◆ Your assignment ◆
The required result is every line of the records that includes "stick".

################

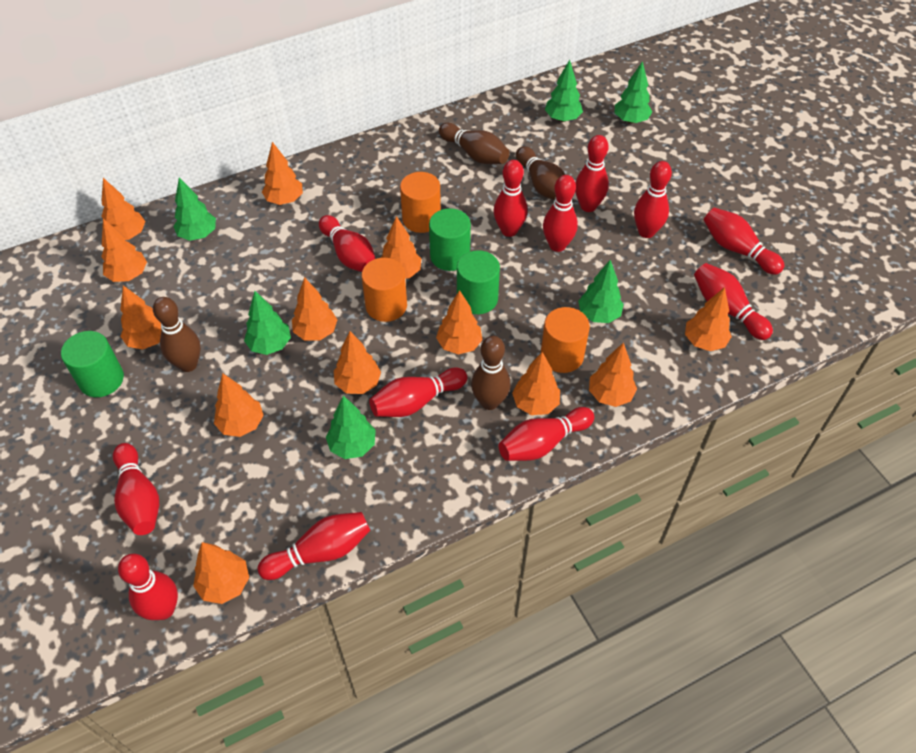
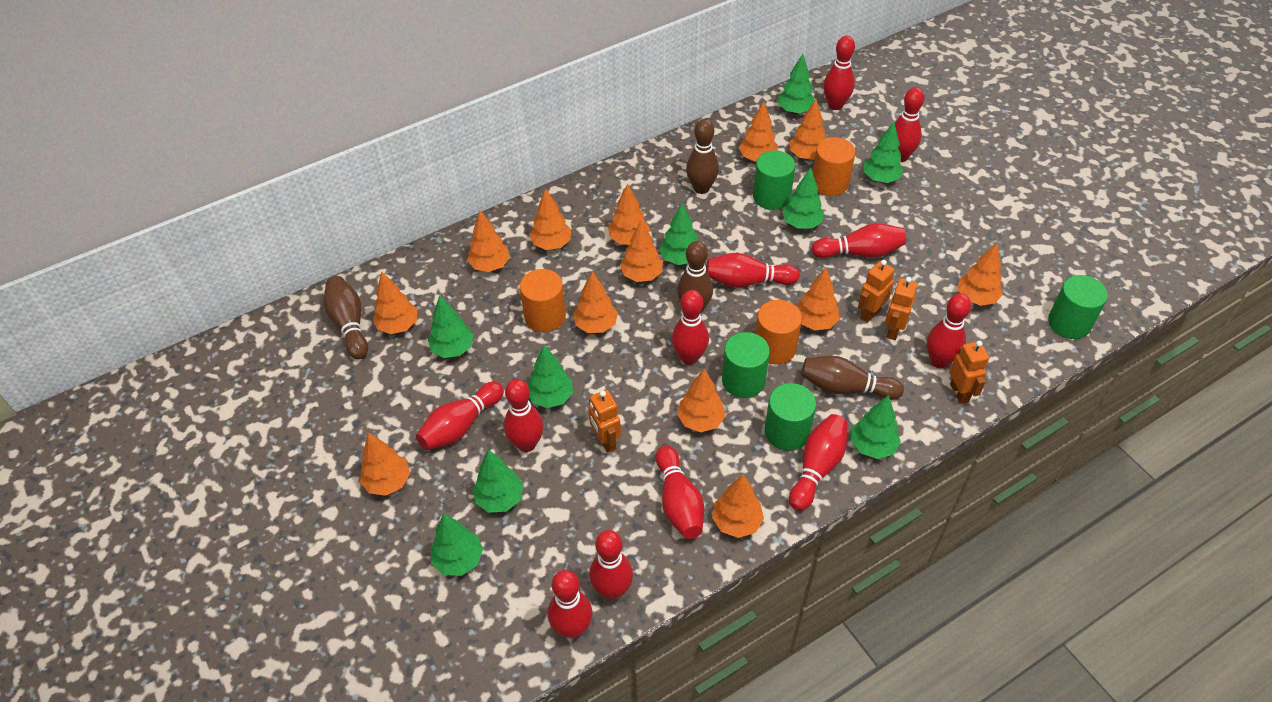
green cylinder: [61,331,124,397] [429,208,471,271] [457,250,500,314] = 3 -> [722,332,770,398] [753,150,795,210] [765,383,816,451] [1048,275,1108,339] = 4
green tree: [173,177,216,241] [244,291,291,355] [326,396,376,459] [545,60,583,122] [578,260,624,323] [615,61,652,124] = 6 -> [428,295,473,358] [431,514,483,576] [473,450,524,513] [528,345,573,408] [659,203,698,265] [778,54,815,114] [782,167,824,229] [851,395,901,459] [864,122,904,183] = 9
orange robot: none = 0 -> [588,390,621,453] [858,260,895,323] [885,277,918,340] [950,341,989,404] = 4

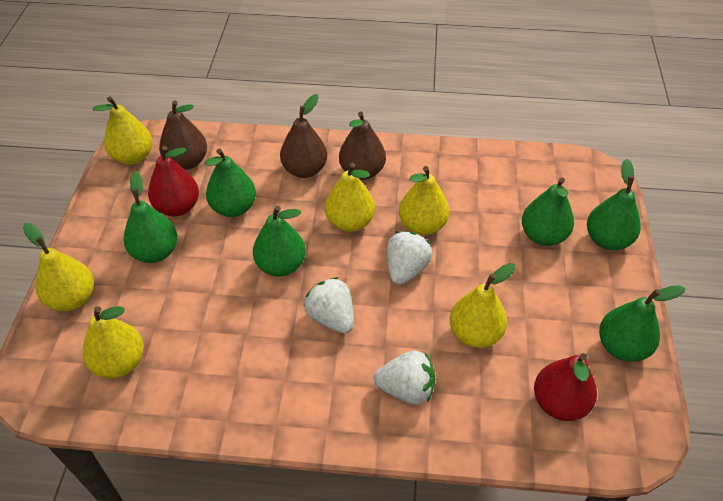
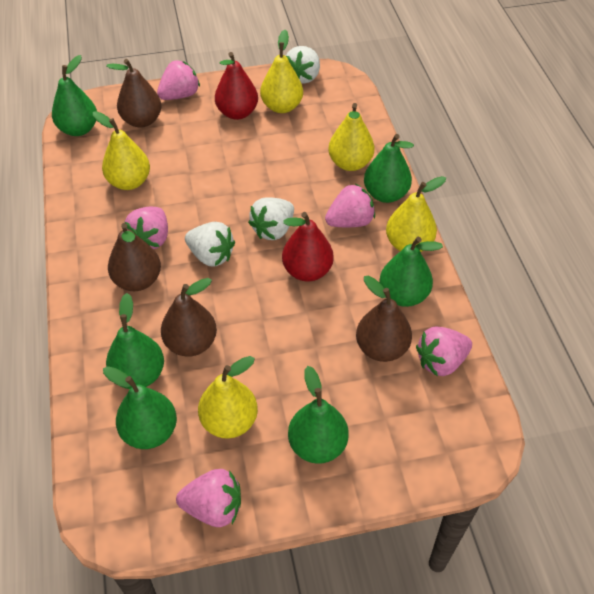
brown pear: [159,100,207,170] [280,94,327,178] [339,111,386,180] = 3 -> [106,59,162,128] [108,223,161,291] [161,278,217,357] [356,276,412,362] = 4
pink strawberry: none = 0 -> [125,207,168,249] [157,60,200,100] [176,469,241,527] [325,184,375,227] [416,327,472,377] = 5
yellow pear: [23,223,94,311] [83,306,144,379] [93,97,152,165] [325,163,375,232] [399,166,449,235] [450,263,516,348] = 6 -> [93,111,150,190] [198,356,258,438] [260,30,303,113] [328,103,374,171] [386,176,446,252] = 5

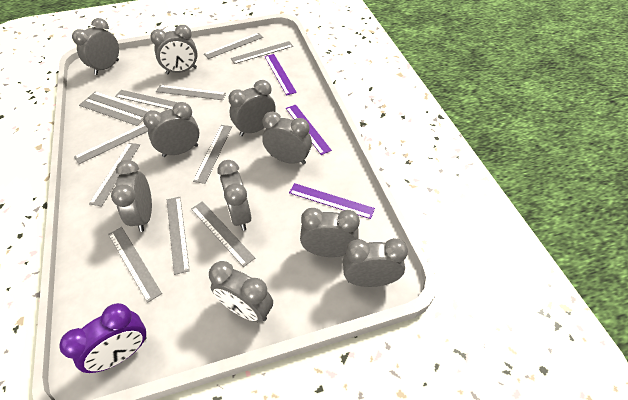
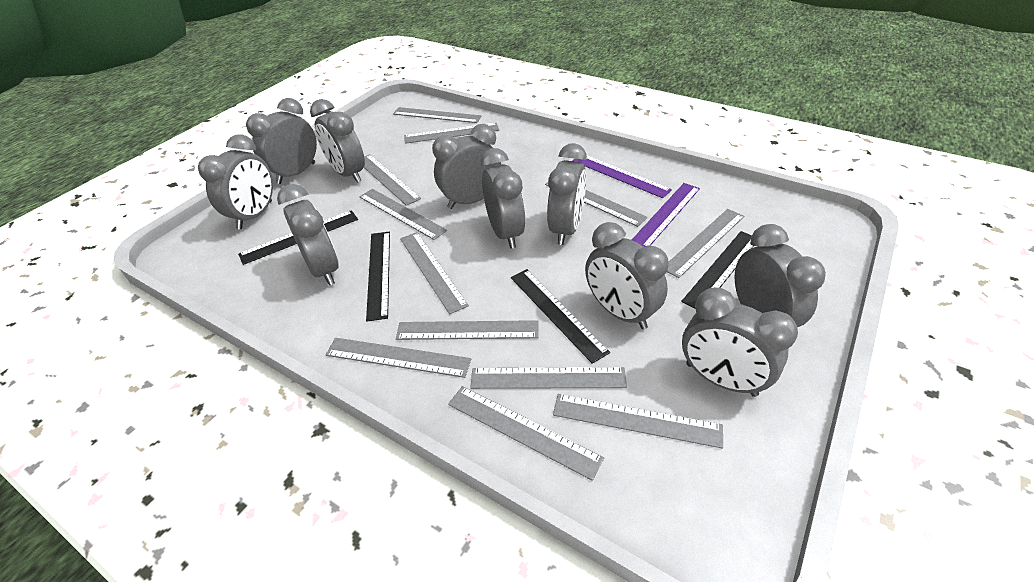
black ruler: none = 0 -> [238,210,358,265] [366,232,390,321] [511,269,610,364] [681,231,753,308] = 4
purple clock: [59,303,146,373] = 1 -> none = 0
purple ruler: [265,54,297,95] [286,105,332,155] [289,183,375,219] = 3 -> [572,156,672,198] [632,183,700,247] = 2

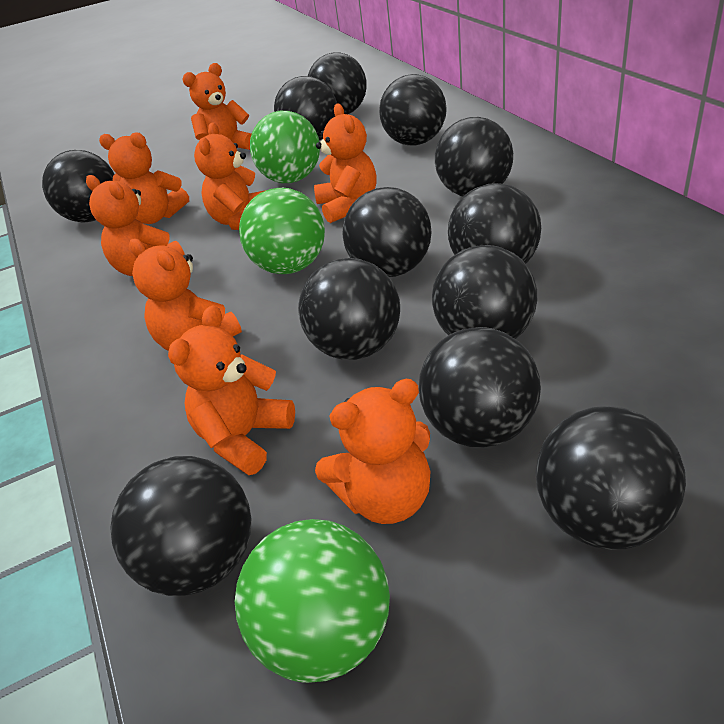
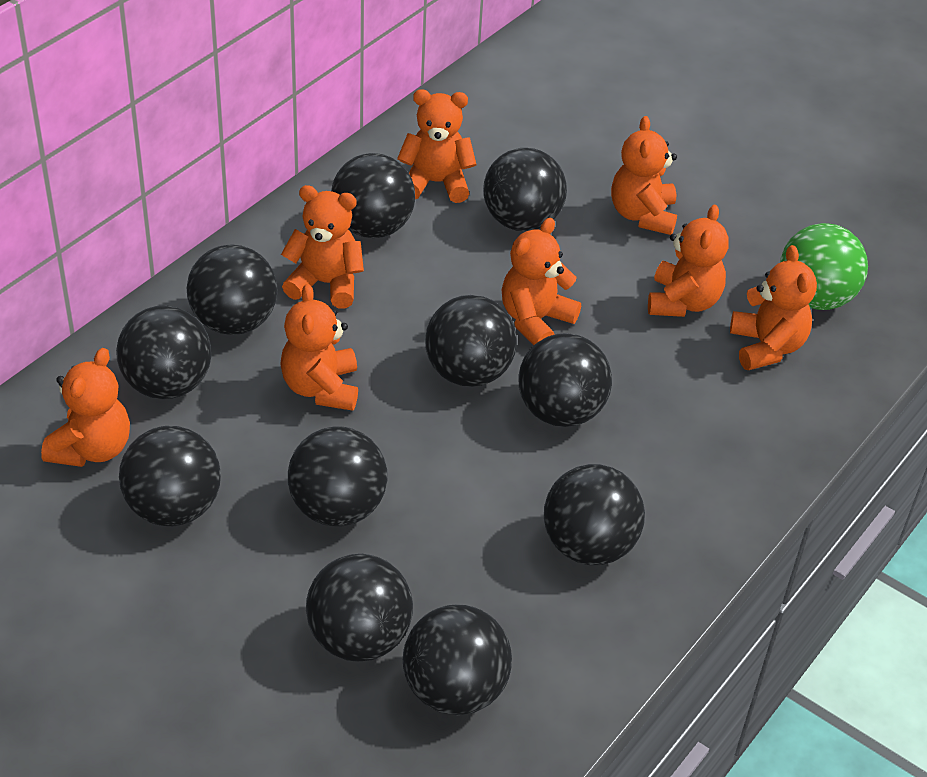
black ball: [42,150,114,222] [110,456,251,596] [274,76,337,140] [298,258,400,360] [308,52,367,114] [342,187,432,277] [379,74,447,146] [418,327,541,448] [432,245,537,339] [435,117,513,197] [448,183,541,264] [535,406,686,550] = 12 -> [116,305,211,399] [119,426,221,526] [187,245,278,335] [288,426,387,527] [306,554,413,662] [331,153,415,238] [403,604,512,715] [425,295,517,387] [483,148,567,231] [519,333,612,427] [544,464,645,565] = 11
green ball: [235,519,390,683] [239,188,325,274] [250,111,320,183] = 3 -> [780,223,868,310] = 1

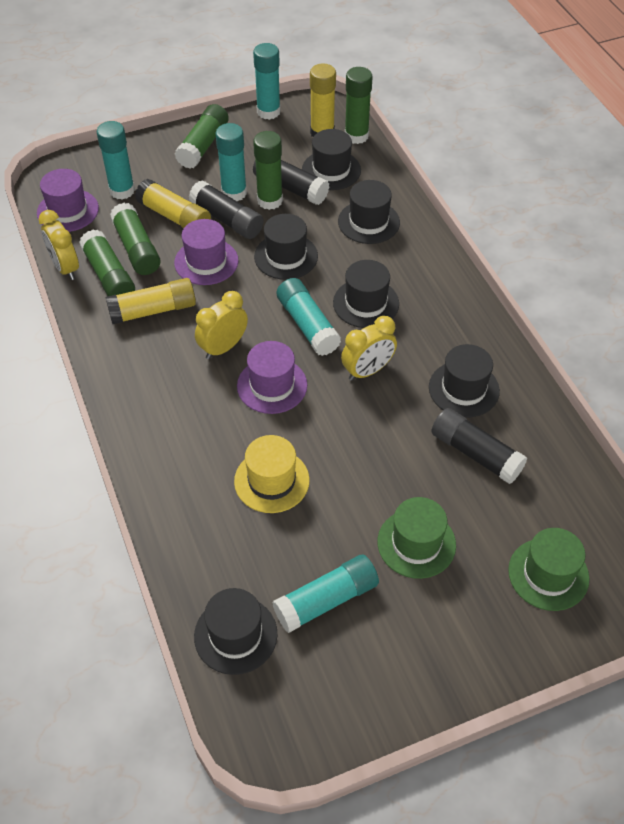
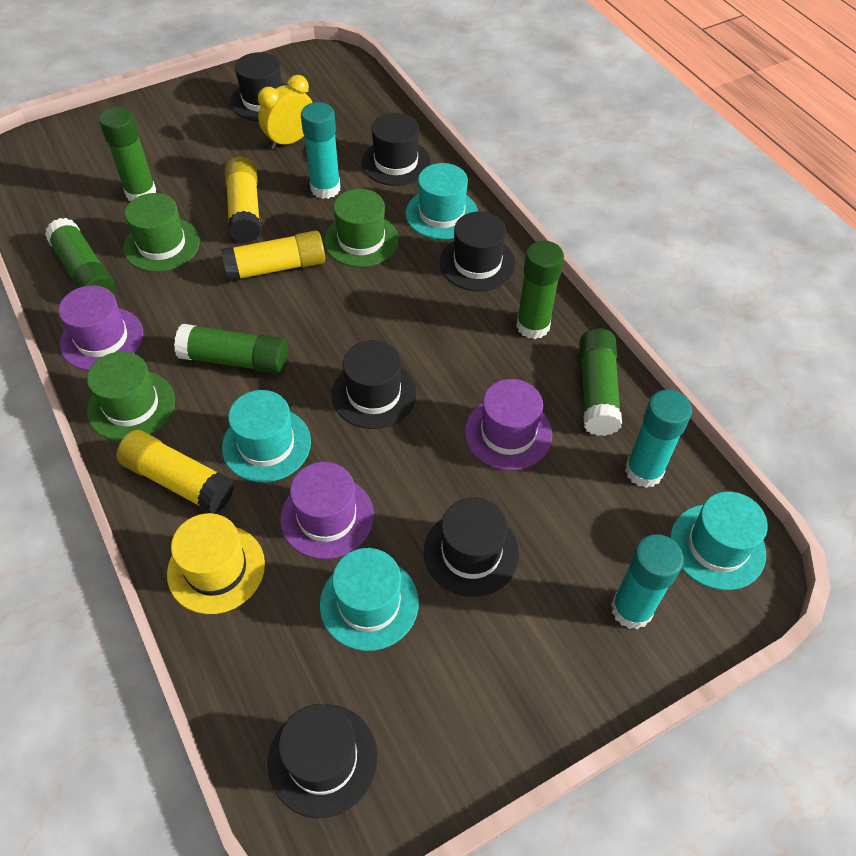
black glue stick: [189,180,264,239] [253,160,329,205] [431,408,527,484] = 3 -> none = 0
green hat: [377,497,456,579] [508,528,590,611] = 2 -> [87,351,175,441] [123,193,200,272] [324,189,399,267] = 3
turquoise glue stick: [97,121,135,199] [215,123,247,202] [253,43,281,120] [272,554,379,633] [277,278,341,356] = 5 -> [301,102,340,199] [611,534,684,629] [625,390,692,488] = 3
turquoise hat: none = 0 -> [222,390,311,482] [320,548,419,651] [405,163,478,240] [670,491,768,590] = 4
yellow clock: [39,210,79,280] [195,291,248,359] [341,316,397,381] = 3 -> [258,75,313,149] = 1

################

◆ Answer area ◆
black glue stick: [189,180,264,239] [253,160,329,205] [431,408,527,484] = 3 -> none = 0
turquoise glue stick: [97,121,135,199] [215,123,247,202] [253,43,281,120] [272,554,379,633] [277,278,341,356] = 5 -> [301,102,340,199] [611,534,684,629] [625,390,692,488] = 3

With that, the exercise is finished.